> [Data shown]
###

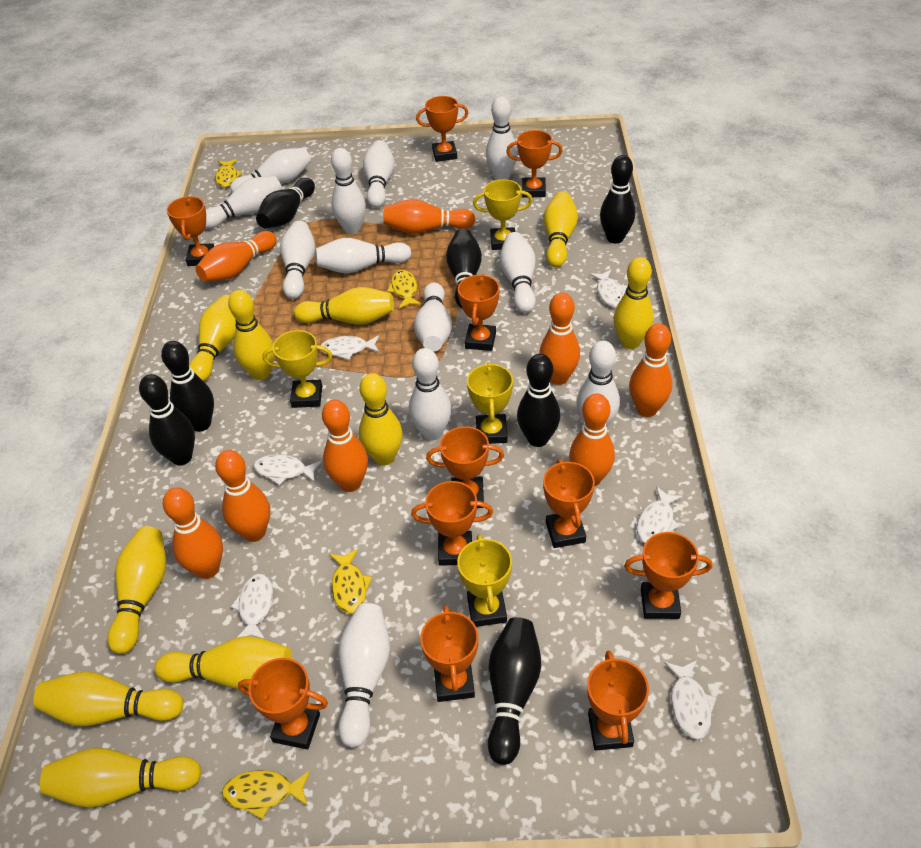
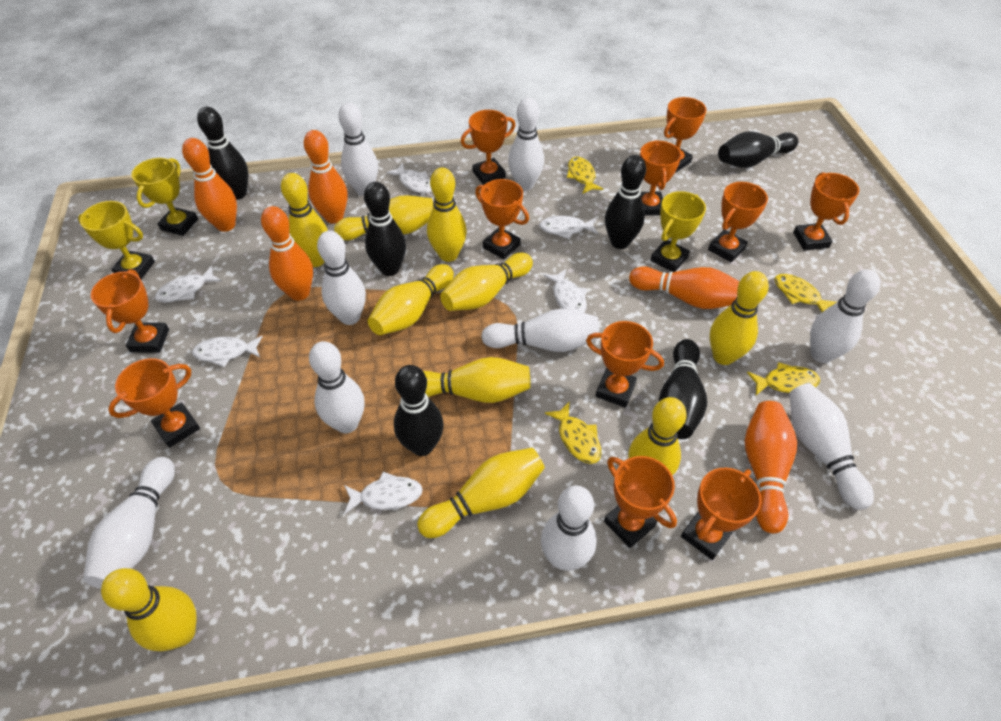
black bowling pin: 7 -> 6
orange bowling pin: 8 -> 5
white bowling pin: 12 -> 9
yellow trophy: 4 -> 3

###

> [Your goal]
Write out the data above exactly, minus any images.

> [Exercise response]
black bowling pin: 7 -> 6
orange bowling pin: 8 -> 5
white bowling pin: 12 -> 9
yellow trophy: 4 -> 3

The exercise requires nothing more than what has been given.